YOUR OBJECTIVE: Output each line exactly as written, from the first line of the records to the line bearing "red circle: (215, 452) -> (191, 457), moved", inclusive, while leaving every picture out.

# # # # #

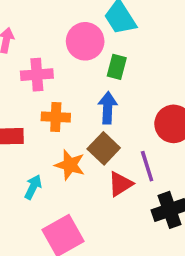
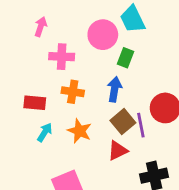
brown square: (104, 148) -> (123, 122), moved
purple line: (147, 166) -> (141, 125), moved
cyan arrow: (33, 187) -> (45, 132), moved

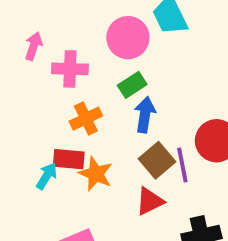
pink arrow: (41, 27) -> (33, 46), moved
green rectangle: (125, 58) -> (132, 85), moved, turned 36
orange cross: (73, 92) -> (86, 119), turned -35
red rectangle: (35, 103) -> (69, 159), moved

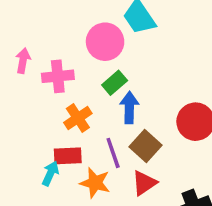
purple line: (182, 165) -> (113, 153), moved
orange star: (96, 174) -> (95, 183), moved

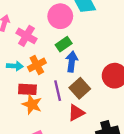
pink cross: (58, 76) -> (26, 36), turned 30
cyan arrow: (50, 173) -> (15, 66), moved, turned 63
orange star: (95, 183) -> (32, 104), moved

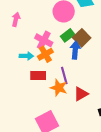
pink cross: (26, 36) -> (44, 40), moved
brown square: (80, 88) -> (82, 38), moved
orange star: (32, 104) -> (59, 88), moved

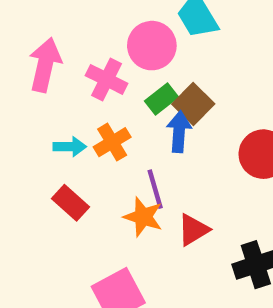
pink arrow: (16, 19) -> (45, 65), size x1.6
pink cross: (44, 40) -> (107, 79), moved
red rectangle: (38, 76) -> (71, 203), moved, turned 42

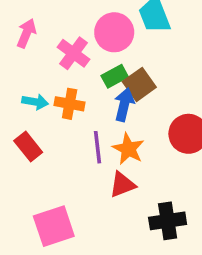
pink arrow: (45, 65) -> (27, 33), size x0.7
orange cross: (112, 142) -> (70, 104), turned 32
orange star: (143, 217) -> (128, 149), moved

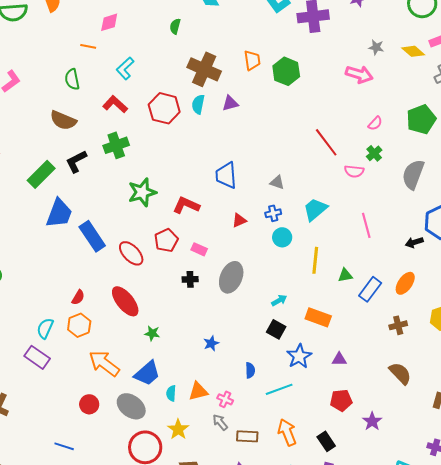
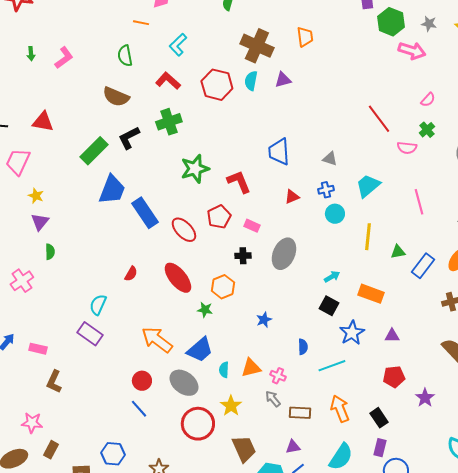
green hexagon: (286, 71) -> (391, 22), moved
red L-shape: (186, 205) -> (239, 182), turned 44
orange hexagon: (79, 325) -> (223, 287), moved
blue line: (64, 446) -> (139, 409), moved, turned 30

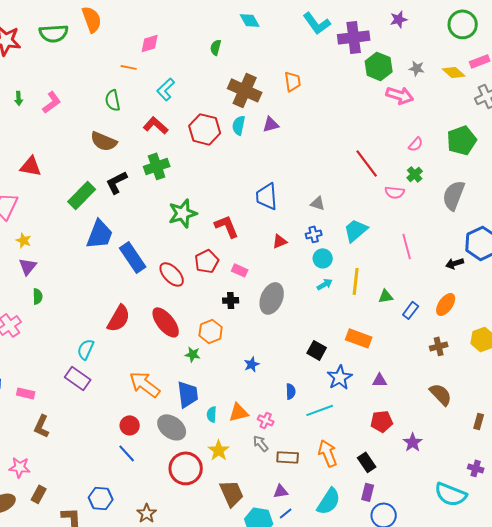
blue rectangle: (423, 266) -> (411, 310), size x0.7
red semicircle: (131, 274) -> (119, 318), size x1.8
cyan arrow: (332, 277) -> (325, 284), moved
blue trapezoid: (200, 350) -> (188, 394), turned -56

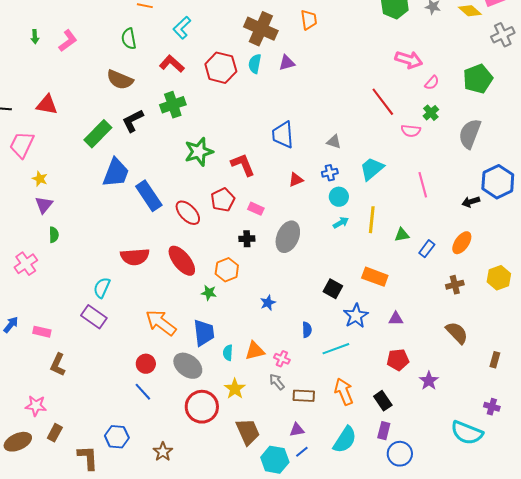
pink arrow: (400, 95) -> (409, 60), moved
red semicircle: (119, 318) -> (135, 257), turned 56

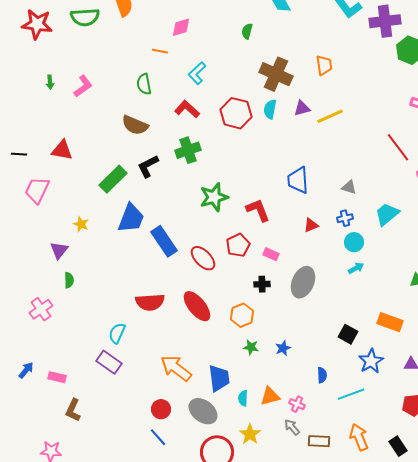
yellow star: (40, 179) -> (81, 224), moved
yellow line: (372, 220) -> (330, 116), moved, turned 60
green star: (209, 293) -> (251, 347), moved

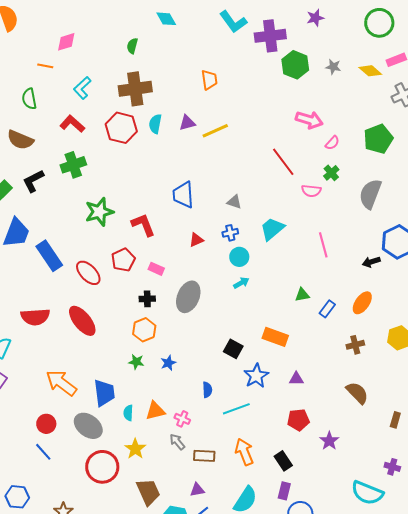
brown cross: (276, 74) -> (135, 89), moved, turned -32
orange hexagon: (242, 315) -> (144, 330), moved

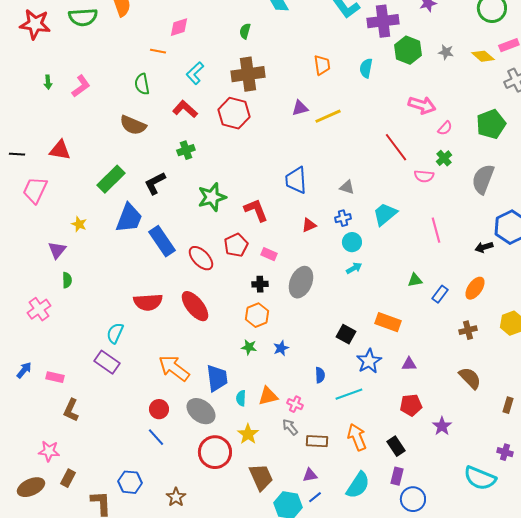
cyan semicircle: (155, 124) -> (366, 68), moved
green cross: (73, 165) -> (186, 150), size x0.7
black L-shape: (33, 181) -> (155, 183), moved

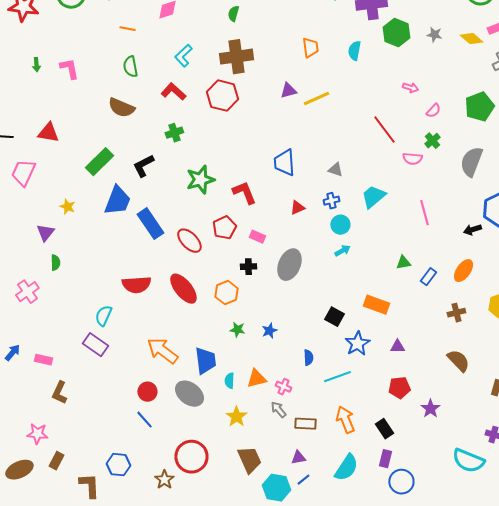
orange line: (158, 51) -> (127, 29), moved
pink L-shape: (81, 86) -> (69, 69), turned -65
pink arrow: (422, 105) -> (410, 88), size x0.6
orange hexagon: (257, 315) -> (226, 293), moved
red circle: (215, 452) -> (191, 457), moved

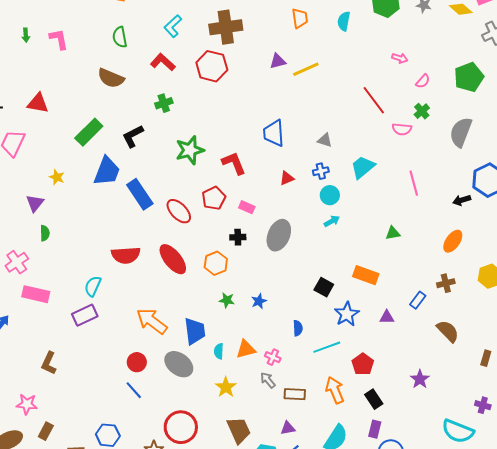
blue rectangle: (428, 277) -> (418, 300), moved
purple rectangle: (95, 345) -> (85, 315), turned -60
pink rectangle: (43, 360) -> (36, 294), moved, size x1.5
red pentagon: (399, 388) -> (363, 364), moved, turned -30

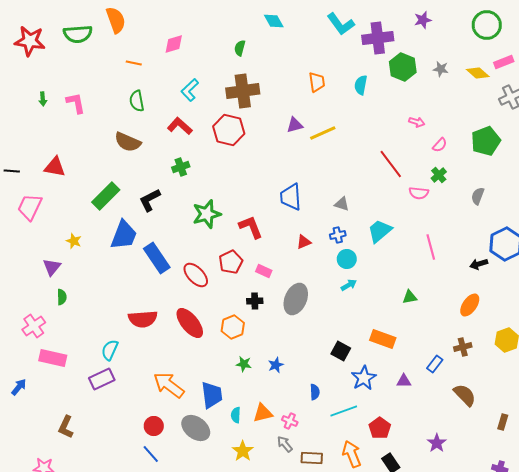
gray semicircle: (461, 132) -> (478, 196), size x0.6

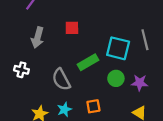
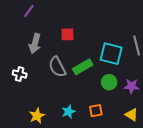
gray semicircle: (61, 79) -> (57, 67), moved
orange square: (93, 106) -> (96, 111), moved
cyan star: (64, 110) -> (68, 112), moved

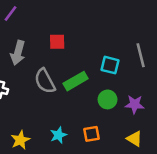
cyan square: (111, 54) -> (110, 65), size x0.7

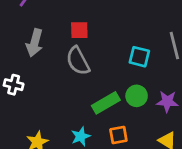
gray semicircle: (45, 81) -> (78, 61), moved
green rectangle: (76, 81) -> (106, 103), moved

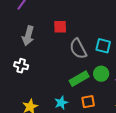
gray semicircle: (78, 61) -> (78, 49), moved
white cross: (14, 85) -> (21, 66), moved

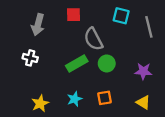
cyan square: (103, 46) -> (121, 16), moved
green circle: (101, 74) -> (107, 63), moved
green rectangle: (79, 79) -> (77, 63), moved

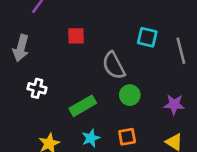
red square: (73, 15) -> (76, 36), moved
gray arrow: (38, 25) -> (21, 48), moved
green rectangle: (77, 63) -> (83, 106), moved

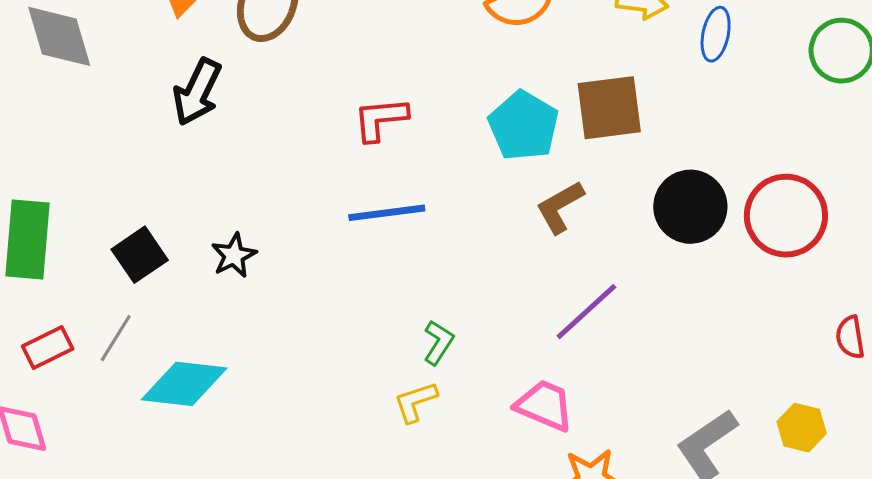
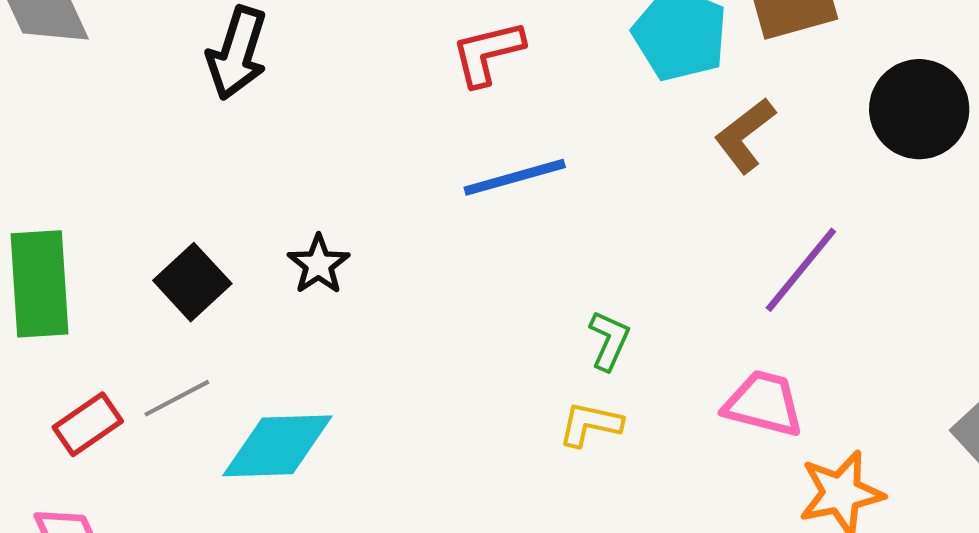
gray line: (116, 338) -> (177, 398), turned 39
yellow L-shape: (415, 402) -> (590, 424), turned 39

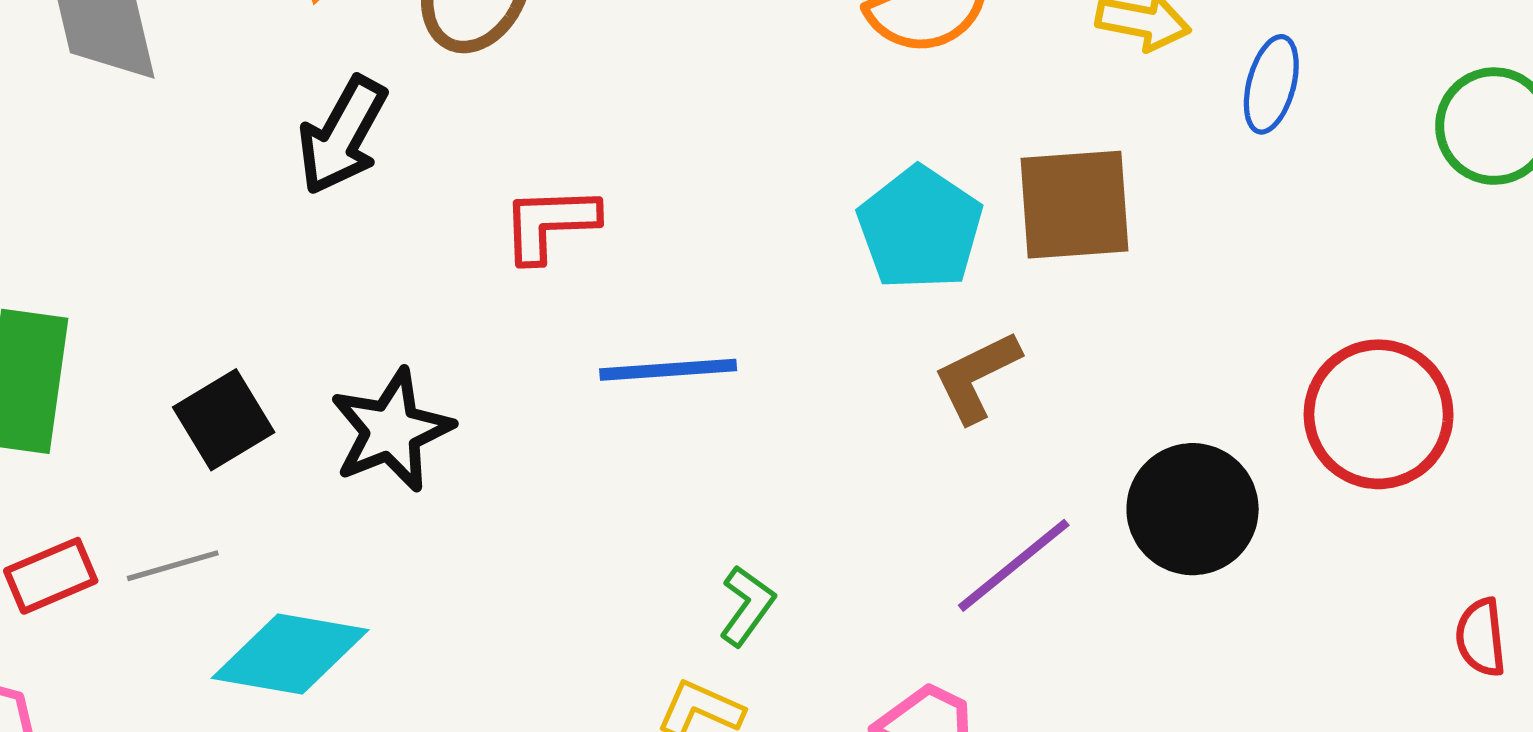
red L-shape: (488, 53) -> (550, 224), moved
black circle: (919, 109) -> (1193, 509), moved
black star: (319, 264) -> (391, 430), size x1.5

# # # # #

ANSWER:
brown square: (104, 148) -> (123, 122), moved
purple line: (147, 166) -> (141, 125), moved
cyan arrow: (33, 187) -> (45, 132), moved

pink arrow: (41, 27) -> (33, 46), moved
green rectangle: (125, 58) -> (132, 85), moved, turned 36
orange cross: (73, 92) -> (86, 119), turned -35
red rectangle: (35, 103) -> (69, 159), moved

purple line: (182, 165) -> (113, 153), moved
orange star: (96, 174) -> (95, 183), moved

pink cross: (58, 76) -> (26, 36), turned 30
cyan arrow: (50, 173) -> (15, 66), moved, turned 63
orange star: (95, 183) -> (32, 104), moved

pink cross: (26, 36) -> (44, 40), moved
brown square: (80, 88) -> (82, 38), moved
orange star: (32, 104) -> (59, 88), moved

pink arrow: (16, 19) -> (45, 65), size x1.6
pink cross: (44, 40) -> (107, 79), moved
red rectangle: (38, 76) -> (71, 203), moved, turned 42

pink arrow: (45, 65) -> (27, 33), size x0.7
orange cross: (112, 142) -> (70, 104), turned 32
orange star: (143, 217) -> (128, 149), moved

green hexagon: (286, 71) -> (391, 22), moved
red L-shape: (186, 205) -> (239, 182), turned 44
orange hexagon: (79, 325) -> (223, 287), moved
blue line: (64, 446) -> (139, 409), moved, turned 30

blue rectangle: (423, 266) -> (411, 310), size x0.7
red semicircle: (131, 274) -> (119, 318), size x1.8
cyan arrow: (332, 277) -> (325, 284), moved
blue trapezoid: (200, 350) -> (188, 394), turned -56

pink arrow: (400, 95) -> (409, 60), moved
red semicircle: (119, 318) -> (135, 257), turned 56

yellow star: (40, 179) -> (81, 224), moved
yellow line: (372, 220) -> (330, 116), moved, turned 60
green star: (209, 293) -> (251, 347), moved

brown cross: (276, 74) -> (135, 89), moved, turned -32
orange hexagon: (242, 315) -> (144, 330), moved

cyan semicircle: (155, 124) -> (366, 68), moved
green cross: (73, 165) -> (186, 150), size x0.7
black L-shape: (33, 181) -> (155, 183), moved

orange line: (158, 51) -> (127, 29), moved
pink L-shape: (81, 86) -> (69, 69), turned -65
pink arrow: (422, 105) -> (410, 88), size x0.6
orange hexagon: (257, 315) -> (226, 293), moved
red circle: (215, 452) -> (191, 457), moved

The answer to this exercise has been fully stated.